Please transcribe, exactly and only, the lines of the records below from the one holding "(553, 150) = (233, 178): yellow" to the very end.

_Object change listings_:
=== Section Start ===

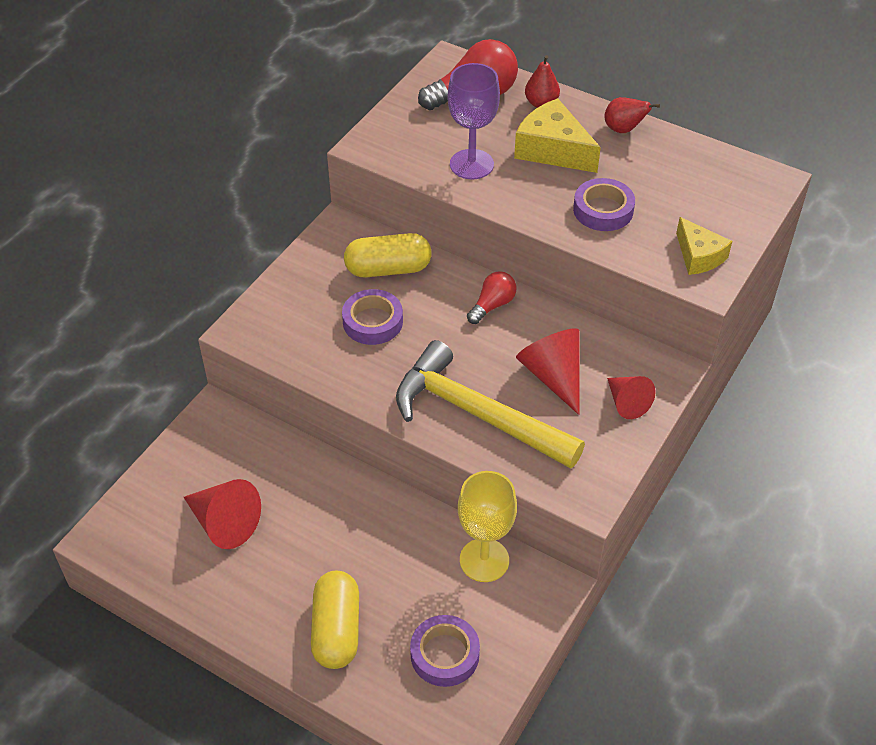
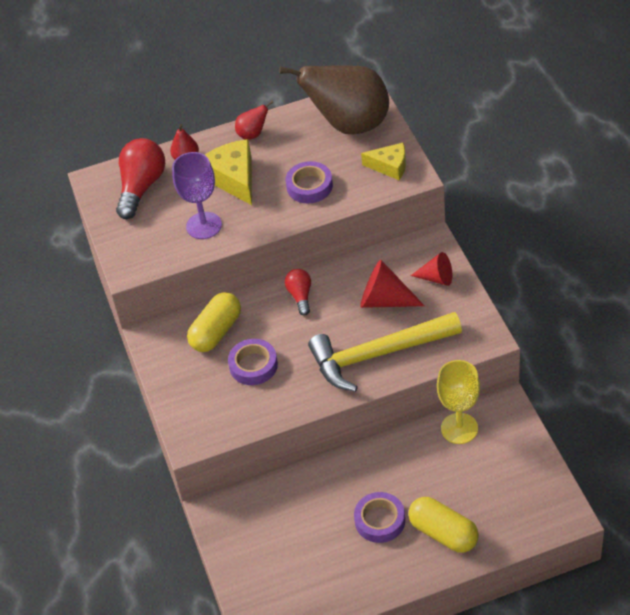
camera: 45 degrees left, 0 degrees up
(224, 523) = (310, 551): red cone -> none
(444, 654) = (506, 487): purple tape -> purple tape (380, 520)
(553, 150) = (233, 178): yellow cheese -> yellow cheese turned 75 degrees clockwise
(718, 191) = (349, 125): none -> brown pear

=== Section End ===

_Output for this task_:
(553, 150) = (233, 178): yellow cheese -> yellow cheese turned 75 degrees clockwise
(718, 191) = (349, 125): none -> brown pear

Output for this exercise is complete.